### TASK DESCRIPTION
Output the lines of the records exactly, beginning with the line containing "black circle: moved 32 px right" and continuing through the line containing "brown star: moved 2 px right, 4 px down", both included. Leave out the picture lines.

### A run of records
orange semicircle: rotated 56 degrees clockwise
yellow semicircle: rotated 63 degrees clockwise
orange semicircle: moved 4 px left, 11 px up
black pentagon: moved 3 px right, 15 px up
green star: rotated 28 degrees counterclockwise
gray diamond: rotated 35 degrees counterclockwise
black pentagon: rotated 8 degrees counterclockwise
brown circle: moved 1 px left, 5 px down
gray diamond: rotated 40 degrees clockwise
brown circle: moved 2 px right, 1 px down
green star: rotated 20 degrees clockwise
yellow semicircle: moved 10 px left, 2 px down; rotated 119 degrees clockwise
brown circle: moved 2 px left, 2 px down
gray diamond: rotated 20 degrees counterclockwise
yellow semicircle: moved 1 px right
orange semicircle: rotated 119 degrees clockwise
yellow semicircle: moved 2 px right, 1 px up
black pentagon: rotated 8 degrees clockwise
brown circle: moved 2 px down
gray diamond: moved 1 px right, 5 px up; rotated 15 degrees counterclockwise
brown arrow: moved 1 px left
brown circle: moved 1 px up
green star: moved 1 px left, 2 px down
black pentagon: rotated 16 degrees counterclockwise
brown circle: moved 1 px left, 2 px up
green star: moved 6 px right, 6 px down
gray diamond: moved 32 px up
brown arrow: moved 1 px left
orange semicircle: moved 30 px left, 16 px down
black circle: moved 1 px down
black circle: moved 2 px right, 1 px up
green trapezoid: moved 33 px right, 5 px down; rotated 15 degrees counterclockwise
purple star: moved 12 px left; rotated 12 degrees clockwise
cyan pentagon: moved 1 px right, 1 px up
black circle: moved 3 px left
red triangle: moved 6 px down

---

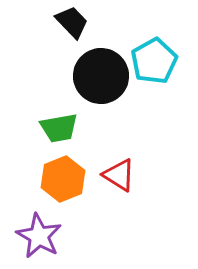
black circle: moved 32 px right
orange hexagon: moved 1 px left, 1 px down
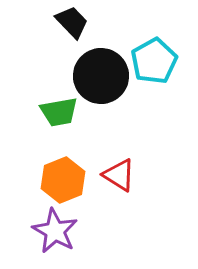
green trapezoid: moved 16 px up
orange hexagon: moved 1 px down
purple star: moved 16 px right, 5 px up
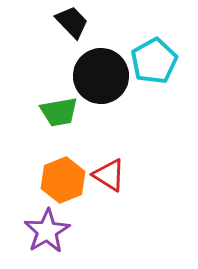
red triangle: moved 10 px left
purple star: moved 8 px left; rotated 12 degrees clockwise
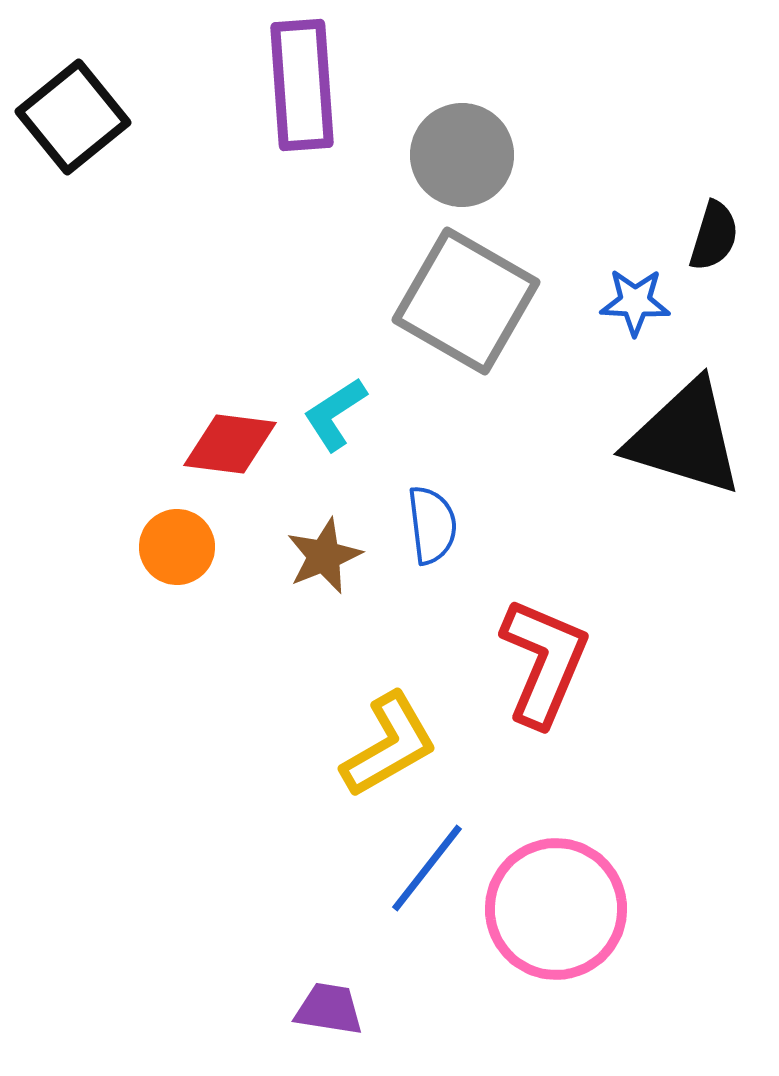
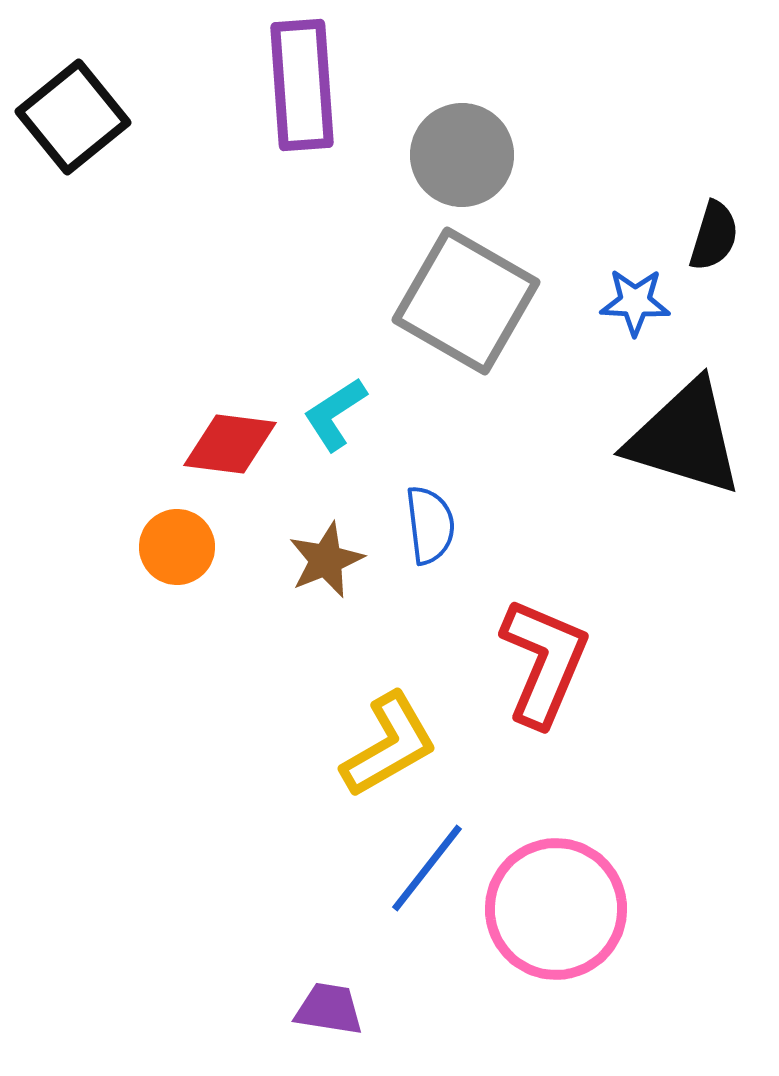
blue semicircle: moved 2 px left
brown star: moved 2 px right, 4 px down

### ANSWER TO THIS EXERCISE
black circle: moved 32 px right
orange hexagon: moved 1 px left, 1 px down
green trapezoid: moved 16 px up
orange hexagon: moved 1 px down
purple star: moved 16 px right, 5 px up
red triangle: moved 10 px left
purple star: moved 8 px left; rotated 12 degrees clockwise
blue semicircle: moved 2 px left
brown star: moved 2 px right, 4 px down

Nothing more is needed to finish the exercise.